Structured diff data
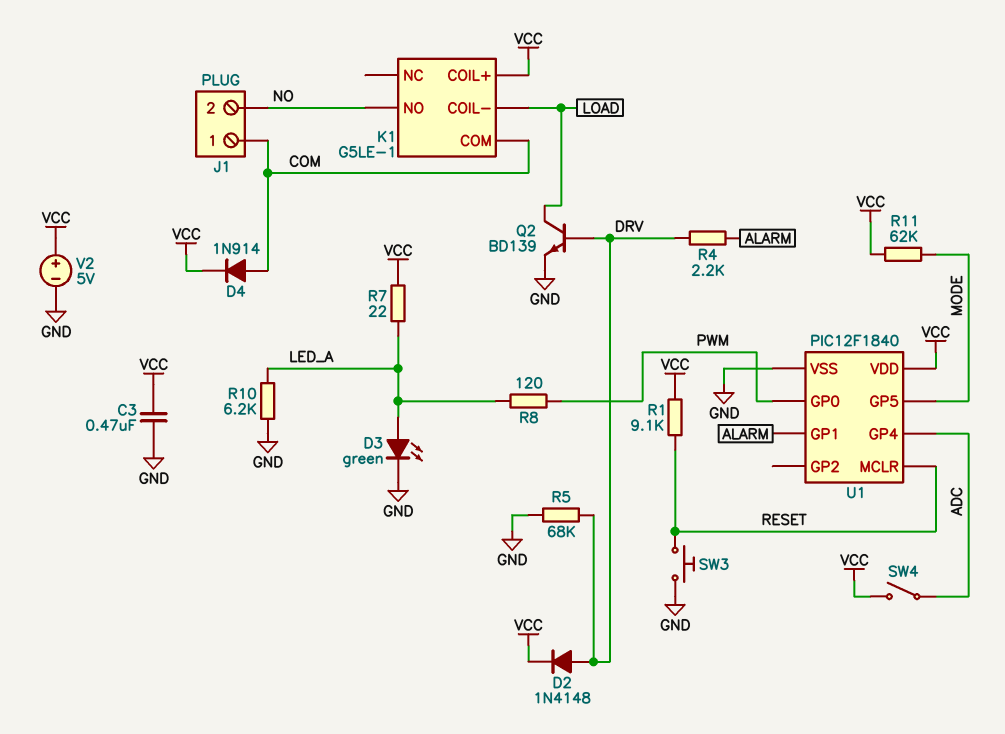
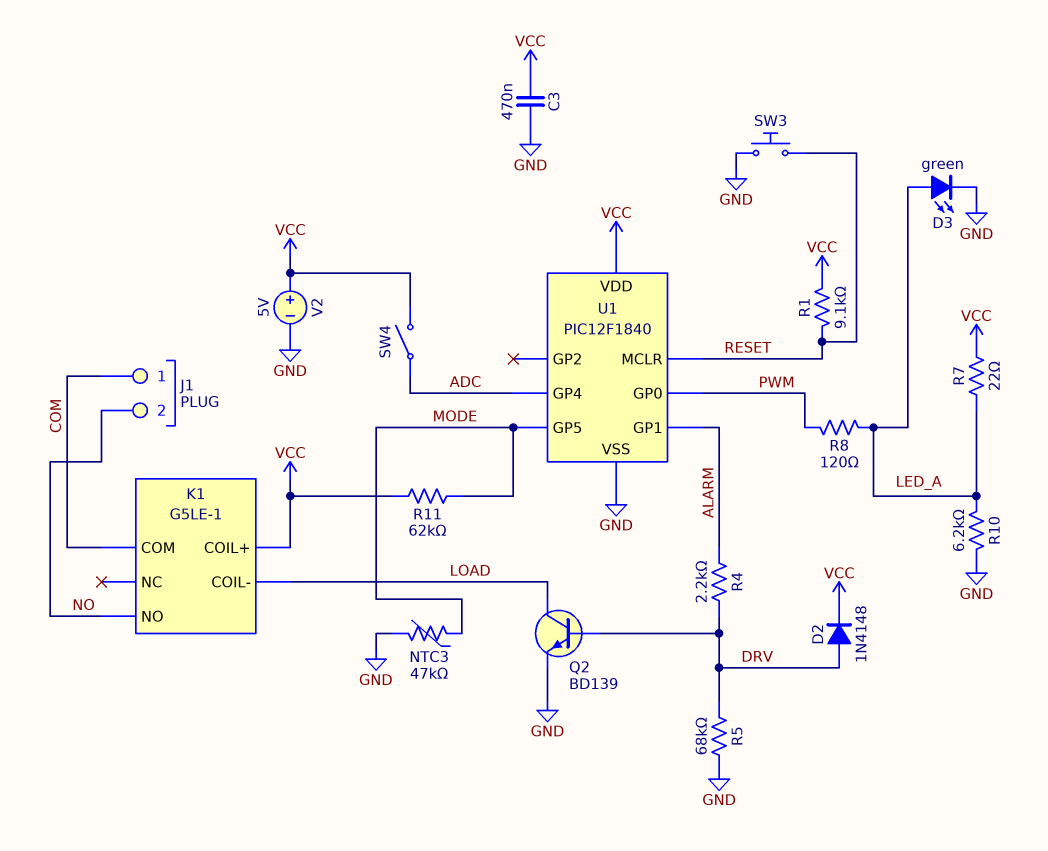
D4: diode 1N914 (A COM, K VCC) -> none
NTC3: none -> 47k (GND, MODE)

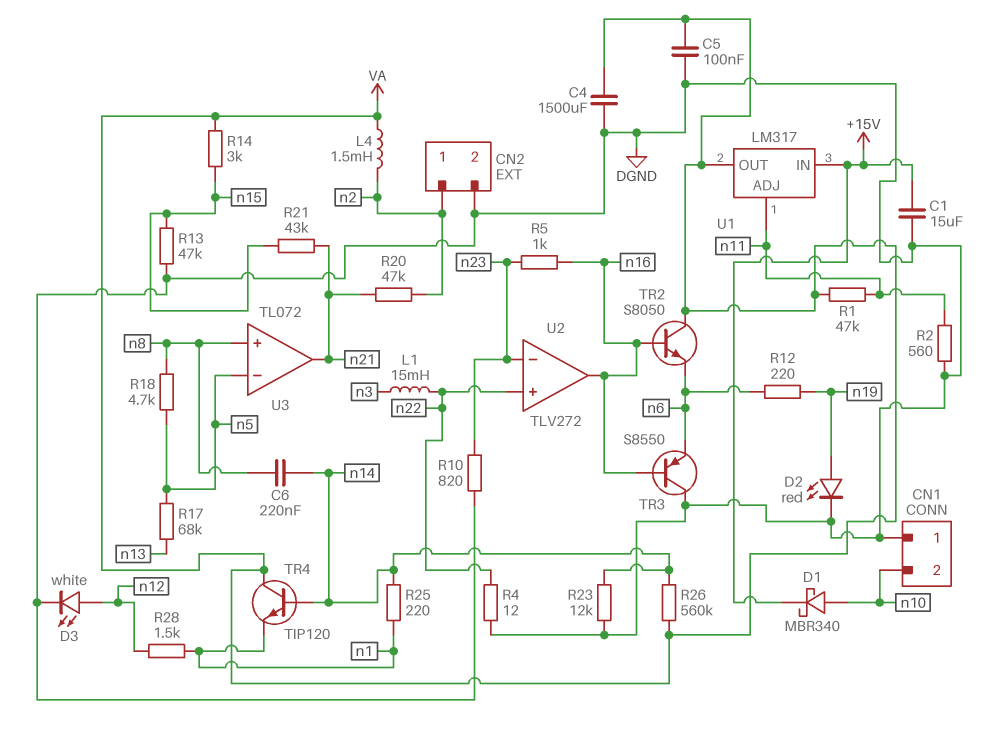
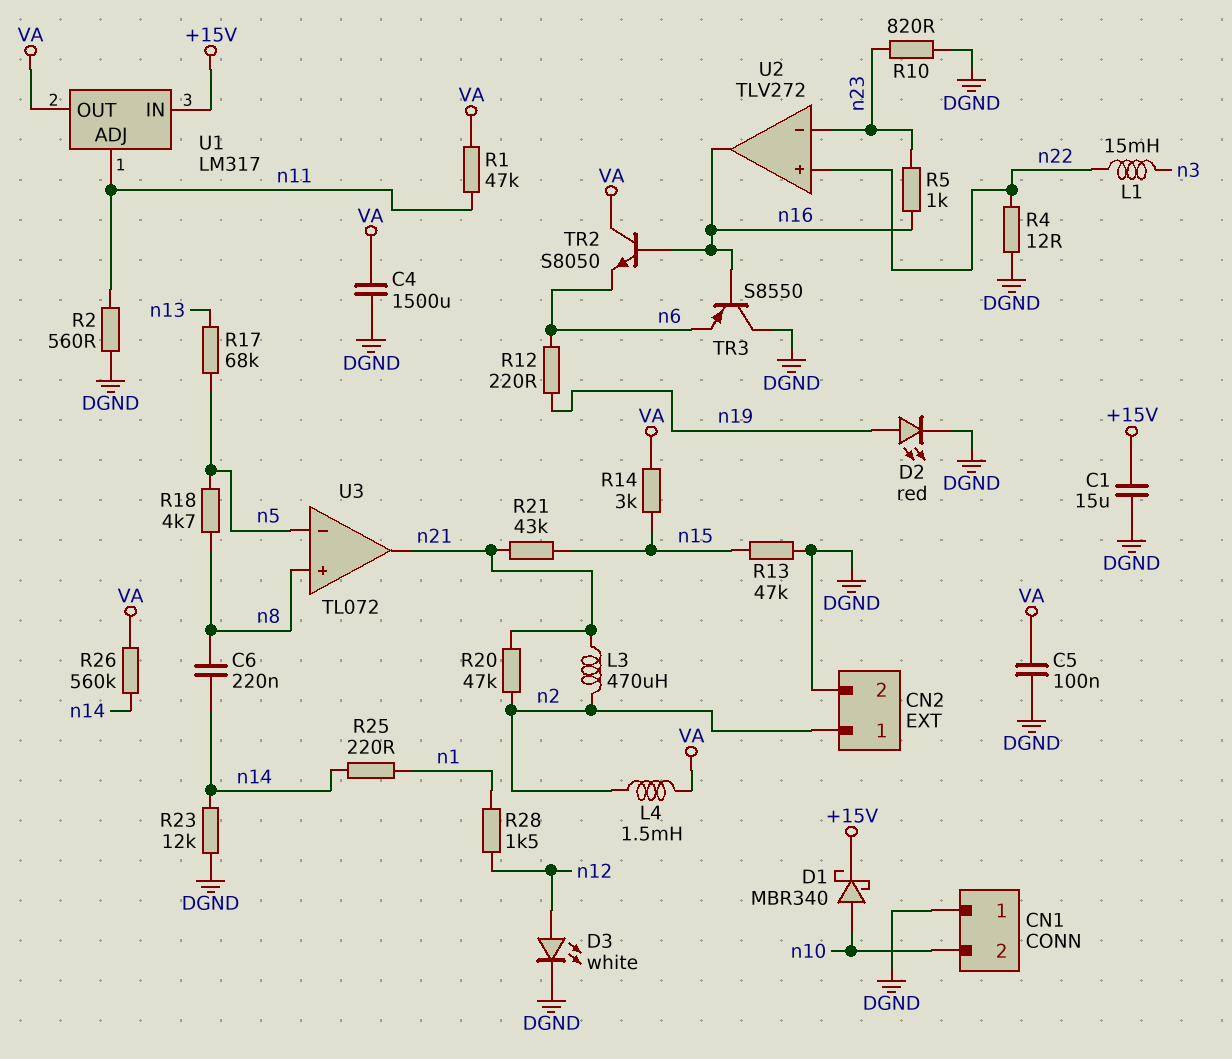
L3: none -> 470uH (n2, n21)
TR4: NPN TIP120 (B n14, C VA, E n1) -> none

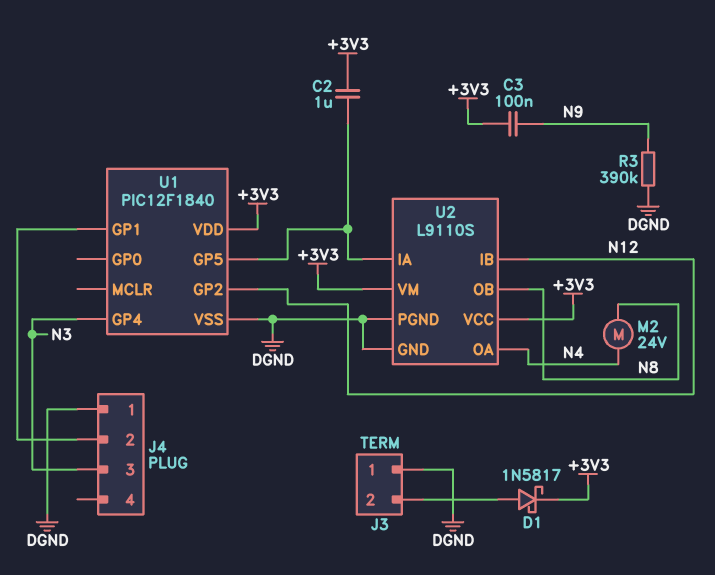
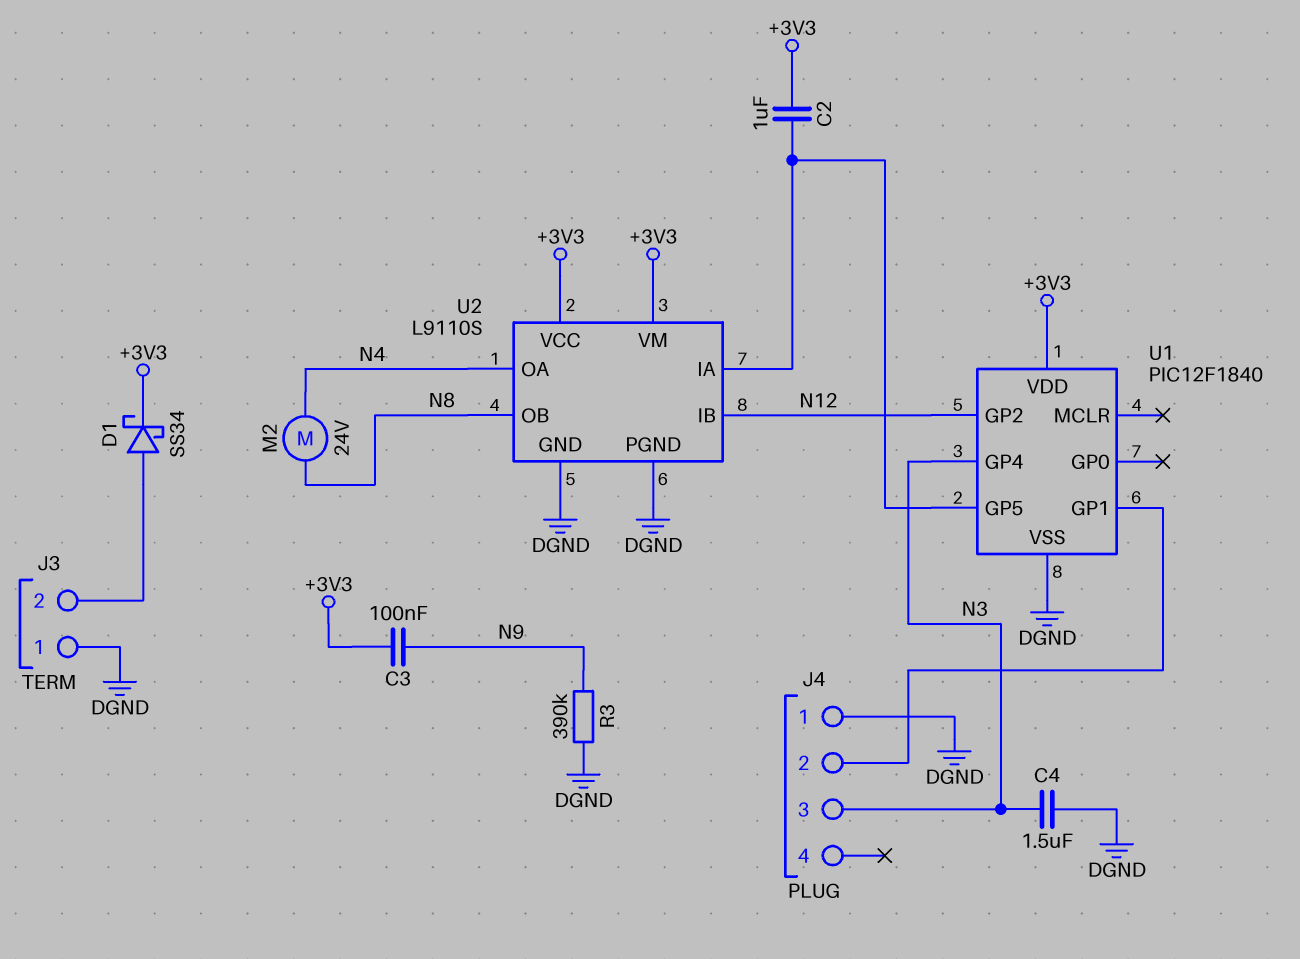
C4: none -> 1.5uF (DGND, N3)
D1: schottky 1N5817 (A J3/2, K +3V3) -> schottky SS34 (A J3/2, K +3V3)

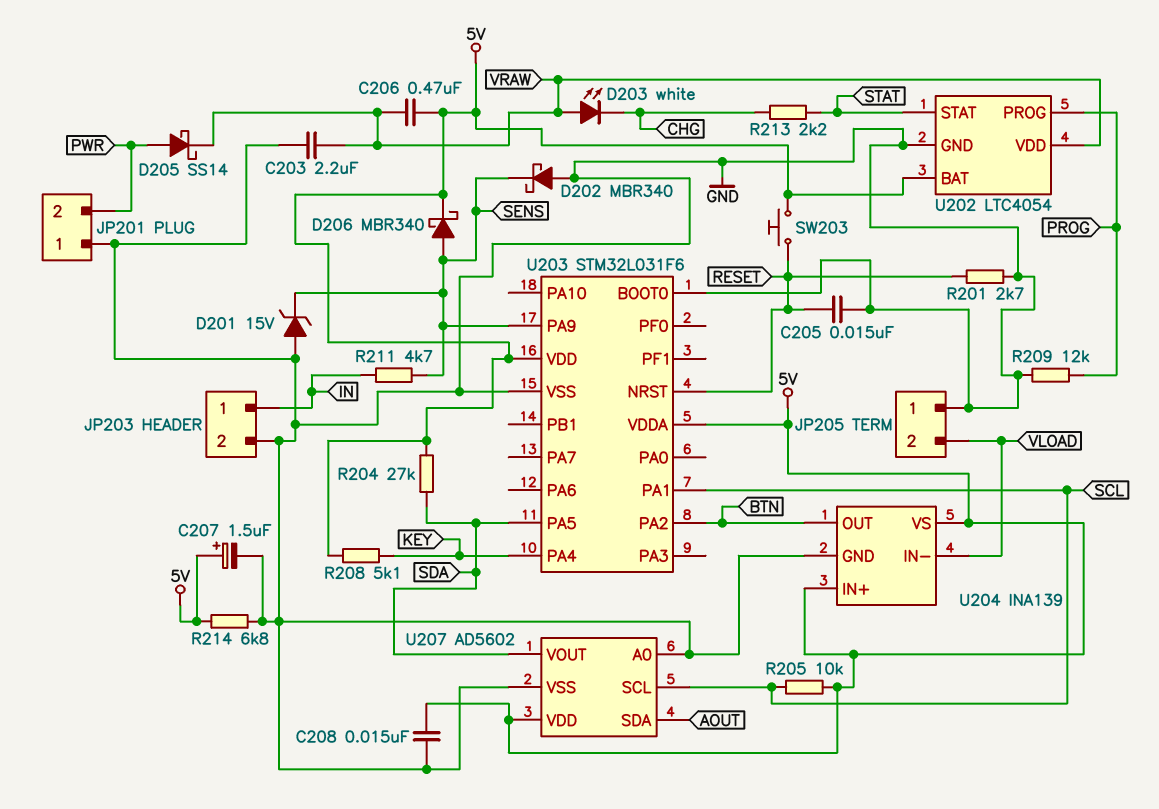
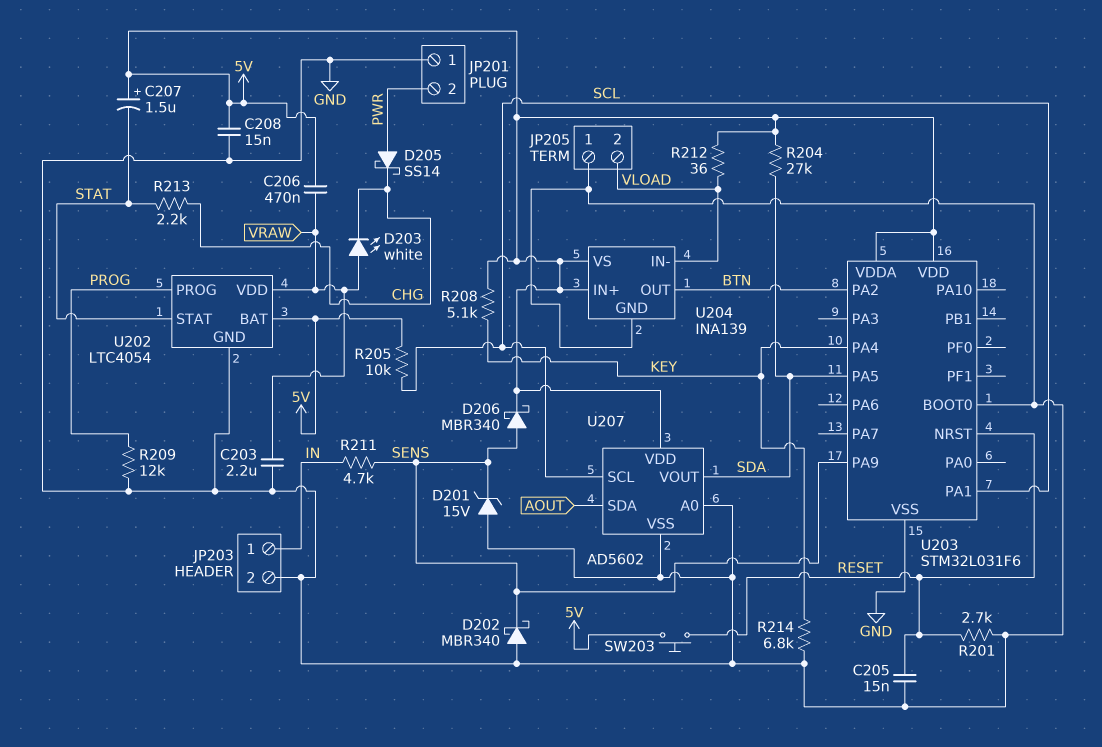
C207: 1.5uF (plus 5V, minus GND) -> 1.5uF (plus 5V, minus STAT)
D205: schottky SS14 (A PWR, K VRAW) -> schottky SS14 (A PWR, K CHG)
R212: none -> 36 (5V, VLOAD)
R214: 6.8k (5V, GND) -> 6.8k (GND, KEY)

● What to do
Repeat, exactly and with no pictures, each line from the line that holds "C4: none -> 1.5uF (DGND, N3)" through the last line of the records above.

● Answer for the task
C4: none -> 1.5uF (DGND, N3)
D1: schottky 1N5817 (A J3/2, K +3V3) -> schottky SS34 (A J3/2, K +3V3)

C207: 1.5uF (plus 5V, minus GND) -> 1.5uF (plus 5V, minus STAT)
D205: schottky SS14 (A PWR, K VRAW) -> schottky SS14 (A PWR, K CHG)
R212: none -> 36 (5V, VLOAD)
R214: 6.8k (5V, GND) -> 6.8k (GND, KEY)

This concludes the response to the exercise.